[Scene edit records]
• • • • • • •

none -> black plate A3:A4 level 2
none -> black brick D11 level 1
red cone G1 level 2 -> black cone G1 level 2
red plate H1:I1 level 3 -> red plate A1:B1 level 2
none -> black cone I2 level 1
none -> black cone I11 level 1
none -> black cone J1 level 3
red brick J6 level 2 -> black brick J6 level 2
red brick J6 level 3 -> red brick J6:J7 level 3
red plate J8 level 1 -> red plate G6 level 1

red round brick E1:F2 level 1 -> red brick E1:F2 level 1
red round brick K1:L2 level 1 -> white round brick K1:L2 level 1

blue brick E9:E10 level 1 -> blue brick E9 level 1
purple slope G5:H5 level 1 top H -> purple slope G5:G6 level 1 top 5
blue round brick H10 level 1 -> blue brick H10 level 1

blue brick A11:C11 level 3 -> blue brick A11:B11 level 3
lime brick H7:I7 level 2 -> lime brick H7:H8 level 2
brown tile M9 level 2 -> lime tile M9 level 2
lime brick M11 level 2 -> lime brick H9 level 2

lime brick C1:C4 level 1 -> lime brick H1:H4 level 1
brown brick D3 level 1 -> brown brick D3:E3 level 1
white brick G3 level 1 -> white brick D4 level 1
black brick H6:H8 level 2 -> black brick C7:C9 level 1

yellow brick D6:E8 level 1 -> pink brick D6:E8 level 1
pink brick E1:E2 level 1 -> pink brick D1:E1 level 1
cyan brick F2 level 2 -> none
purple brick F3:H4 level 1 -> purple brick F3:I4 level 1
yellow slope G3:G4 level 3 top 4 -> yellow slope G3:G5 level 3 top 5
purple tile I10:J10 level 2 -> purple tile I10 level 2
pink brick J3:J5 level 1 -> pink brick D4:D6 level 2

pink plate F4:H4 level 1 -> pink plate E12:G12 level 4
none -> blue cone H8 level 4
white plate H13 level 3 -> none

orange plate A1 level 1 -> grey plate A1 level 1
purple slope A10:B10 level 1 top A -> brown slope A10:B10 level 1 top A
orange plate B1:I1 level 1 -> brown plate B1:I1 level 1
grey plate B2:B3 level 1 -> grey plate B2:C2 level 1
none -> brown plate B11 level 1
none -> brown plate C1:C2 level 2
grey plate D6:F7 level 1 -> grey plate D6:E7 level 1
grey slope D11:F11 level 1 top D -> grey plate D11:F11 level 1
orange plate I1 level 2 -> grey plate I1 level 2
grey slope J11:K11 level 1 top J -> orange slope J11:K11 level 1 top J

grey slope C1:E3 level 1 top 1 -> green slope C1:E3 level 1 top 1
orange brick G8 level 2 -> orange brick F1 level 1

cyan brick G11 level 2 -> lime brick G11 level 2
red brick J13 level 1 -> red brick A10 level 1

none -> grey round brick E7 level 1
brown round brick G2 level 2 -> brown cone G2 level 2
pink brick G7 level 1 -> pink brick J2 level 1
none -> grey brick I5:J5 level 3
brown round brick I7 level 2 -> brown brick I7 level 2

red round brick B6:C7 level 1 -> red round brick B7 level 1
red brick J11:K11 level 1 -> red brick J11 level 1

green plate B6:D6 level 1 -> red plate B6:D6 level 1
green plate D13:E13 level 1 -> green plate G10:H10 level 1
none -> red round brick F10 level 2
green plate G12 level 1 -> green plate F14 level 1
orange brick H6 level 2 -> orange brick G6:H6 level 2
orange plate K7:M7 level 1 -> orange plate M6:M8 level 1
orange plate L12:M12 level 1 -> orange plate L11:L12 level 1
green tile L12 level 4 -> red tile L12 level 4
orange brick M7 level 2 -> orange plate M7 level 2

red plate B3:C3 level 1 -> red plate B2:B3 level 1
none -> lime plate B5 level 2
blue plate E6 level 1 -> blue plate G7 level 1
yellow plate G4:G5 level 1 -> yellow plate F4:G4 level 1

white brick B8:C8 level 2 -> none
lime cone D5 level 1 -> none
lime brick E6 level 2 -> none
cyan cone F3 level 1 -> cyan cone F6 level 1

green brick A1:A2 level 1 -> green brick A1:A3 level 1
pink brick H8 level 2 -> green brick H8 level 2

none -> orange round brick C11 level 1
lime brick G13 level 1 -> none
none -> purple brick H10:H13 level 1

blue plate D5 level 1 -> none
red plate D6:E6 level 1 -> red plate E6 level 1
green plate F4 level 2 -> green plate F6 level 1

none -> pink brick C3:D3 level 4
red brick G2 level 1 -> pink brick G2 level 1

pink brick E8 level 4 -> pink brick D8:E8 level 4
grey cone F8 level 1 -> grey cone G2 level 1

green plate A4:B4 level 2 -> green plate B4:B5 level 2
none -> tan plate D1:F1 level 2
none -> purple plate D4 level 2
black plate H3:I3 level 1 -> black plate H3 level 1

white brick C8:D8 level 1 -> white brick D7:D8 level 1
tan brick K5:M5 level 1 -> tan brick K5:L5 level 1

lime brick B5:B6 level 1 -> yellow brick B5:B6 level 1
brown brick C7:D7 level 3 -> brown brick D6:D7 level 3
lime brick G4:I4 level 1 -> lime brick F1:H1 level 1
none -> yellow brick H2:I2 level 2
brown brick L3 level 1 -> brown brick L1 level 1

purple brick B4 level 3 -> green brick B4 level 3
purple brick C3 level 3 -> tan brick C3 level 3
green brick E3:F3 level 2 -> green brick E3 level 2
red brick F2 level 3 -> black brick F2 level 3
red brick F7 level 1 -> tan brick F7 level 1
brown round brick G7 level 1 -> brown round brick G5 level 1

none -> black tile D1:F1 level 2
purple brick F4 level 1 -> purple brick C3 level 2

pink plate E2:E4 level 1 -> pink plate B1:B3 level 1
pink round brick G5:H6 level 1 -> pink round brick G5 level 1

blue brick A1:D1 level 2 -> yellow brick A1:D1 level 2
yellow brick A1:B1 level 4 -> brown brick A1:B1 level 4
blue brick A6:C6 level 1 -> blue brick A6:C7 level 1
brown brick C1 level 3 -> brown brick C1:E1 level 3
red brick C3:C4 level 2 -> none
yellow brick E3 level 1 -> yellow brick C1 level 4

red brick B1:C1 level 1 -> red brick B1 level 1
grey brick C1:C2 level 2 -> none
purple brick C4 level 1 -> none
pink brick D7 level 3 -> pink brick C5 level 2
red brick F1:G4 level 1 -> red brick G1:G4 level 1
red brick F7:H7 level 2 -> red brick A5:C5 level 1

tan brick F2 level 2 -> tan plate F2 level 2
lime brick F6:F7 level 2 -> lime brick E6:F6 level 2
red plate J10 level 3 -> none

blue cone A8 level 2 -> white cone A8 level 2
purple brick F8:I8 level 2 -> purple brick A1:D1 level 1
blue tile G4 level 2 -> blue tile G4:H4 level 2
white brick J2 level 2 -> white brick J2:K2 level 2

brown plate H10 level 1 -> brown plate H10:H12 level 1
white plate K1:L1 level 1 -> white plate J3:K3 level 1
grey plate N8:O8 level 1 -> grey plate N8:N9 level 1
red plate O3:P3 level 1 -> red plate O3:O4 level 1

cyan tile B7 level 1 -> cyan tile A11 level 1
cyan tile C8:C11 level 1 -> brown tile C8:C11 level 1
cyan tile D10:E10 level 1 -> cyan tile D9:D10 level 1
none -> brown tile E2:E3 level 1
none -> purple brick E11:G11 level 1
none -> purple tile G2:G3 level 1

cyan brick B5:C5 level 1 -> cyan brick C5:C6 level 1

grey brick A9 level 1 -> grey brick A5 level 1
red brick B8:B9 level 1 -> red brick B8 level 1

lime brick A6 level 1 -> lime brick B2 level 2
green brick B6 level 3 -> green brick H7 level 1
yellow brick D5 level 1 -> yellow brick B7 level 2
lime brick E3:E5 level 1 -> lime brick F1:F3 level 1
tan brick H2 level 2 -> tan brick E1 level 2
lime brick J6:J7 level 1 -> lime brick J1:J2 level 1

• • • • • • •

WHAT IS REQUIRED →
Please output exactly the lines between the one holding "lime brick E6 level 2 -> none" and the one holding "red brick F7 level 1 -> tan brick F7 level 1" in the records above, inclusive, and nothing more.

RESULT →
lime brick E6 level 2 -> none
cyan cone F3 level 1 -> cyan cone F6 level 1

green brick A1:A2 level 1 -> green brick A1:A3 level 1
pink brick H8 level 2 -> green brick H8 level 2

none -> orange round brick C11 level 1
lime brick G13 level 1 -> none
none -> purple brick H10:H13 level 1

blue plate D5 level 1 -> none
red plate D6:E6 level 1 -> red plate E6 level 1
green plate F4 level 2 -> green plate F6 level 1

none -> pink brick C3:D3 level 4
red brick G2 level 1 -> pink brick G2 level 1

pink brick E8 level 4 -> pink brick D8:E8 level 4
grey cone F8 level 1 -> grey cone G2 level 1

green plate A4:B4 level 2 -> green plate B4:B5 level 2
none -> tan plate D1:F1 level 2
none -> purple plate D4 level 2
black plate H3:I3 level 1 -> black plate H3 level 1

white brick C8:D8 level 1 -> white brick D7:D8 level 1
tan brick K5:M5 level 1 -> tan brick K5:L5 level 1

lime brick B5:B6 level 1 -> yellow brick B5:B6 level 1
brown brick C7:D7 level 3 -> brown brick D6:D7 level 3
lime brick G4:I4 level 1 -> lime brick F1:H1 level 1
none -> yellow brick H2:I2 level 2
brown brick L3 level 1 -> brown brick L1 level 1

purple brick B4 level 3 -> green brick B4 level 3
purple brick C3 level 3 -> tan brick C3 level 3
green brick E3:F3 level 2 -> green brick E3 level 2
red brick F2 level 3 -> black brick F2 level 3
red brick F7 level 1 -> tan brick F7 level 1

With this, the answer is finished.